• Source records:
*** Begin section ***

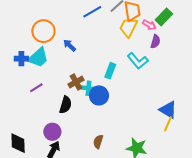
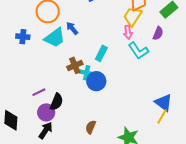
pink arrow: (149, 25) -> (128, 32), moved, turned 48
cyan trapezoid: (38, 58) -> (55, 38), moved
cyan rectangle: (110, 71) -> (101, 53), moved
purple line: (36, 88) -> (39, 92), moved
black semicircle: (66, 105) -> (57, 102), moved

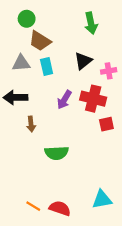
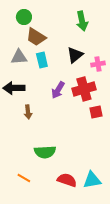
red cross: (93, 99) -> (84, 89), turned -30
green semicircle: (57, 153) -> (45, 152), moved
orange line: (33, 206) -> (24, 178), moved
red semicircle: (60, 208) -> (67, 180), moved

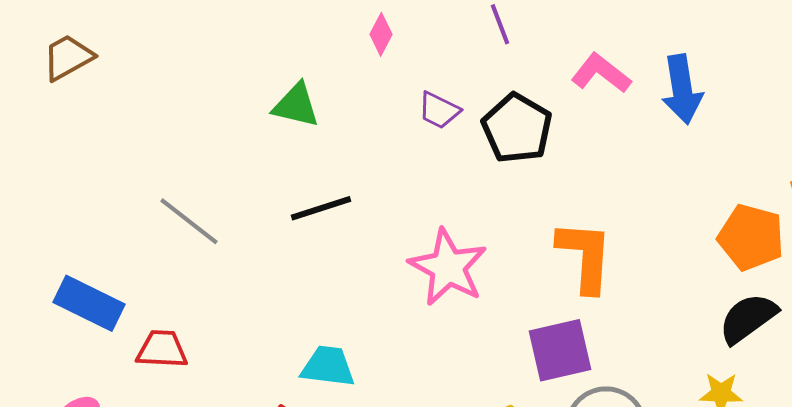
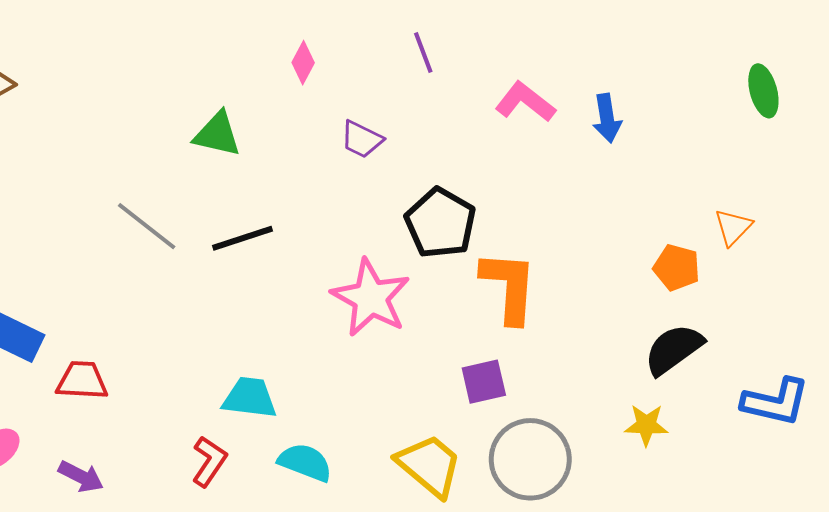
blue arrow: (682, 89) -> (607, 118), size x0.7
black pentagon: (517, 128) -> (440, 223), moved
gray line: (189, 221) -> (147, 226), moved
orange pentagon: (751, 237) -> (677, 268), size x0.7
purple square: (560, 350) -> (484, 382), size x0.7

*** End section ***

• TASK REQUIREMENTS: All the lines above need to be repeated exactly, with no pictures carried over.

• ANSWER BOX:
pink arrow: (149, 25) -> (128, 32), moved, turned 48
cyan trapezoid: (38, 58) -> (55, 38), moved
cyan rectangle: (110, 71) -> (101, 53), moved
purple line: (36, 88) -> (39, 92), moved
black semicircle: (66, 105) -> (57, 102), moved

red cross: (93, 99) -> (84, 89), turned -30
green semicircle: (57, 153) -> (45, 152), moved
orange line: (33, 206) -> (24, 178), moved
red semicircle: (60, 208) -> (67, 180), moved

blue arrow: (682, 89) -> (607, 118), size x0.7
black pentagon: (517, 128) -> (440, 223), moved
gray line: (189, 221) -> (147, 226), moved
orange pentagon: (751, 237) -> (677, 268), size x0.7
purple square: (560, 350) -> (484, 382), size x0.7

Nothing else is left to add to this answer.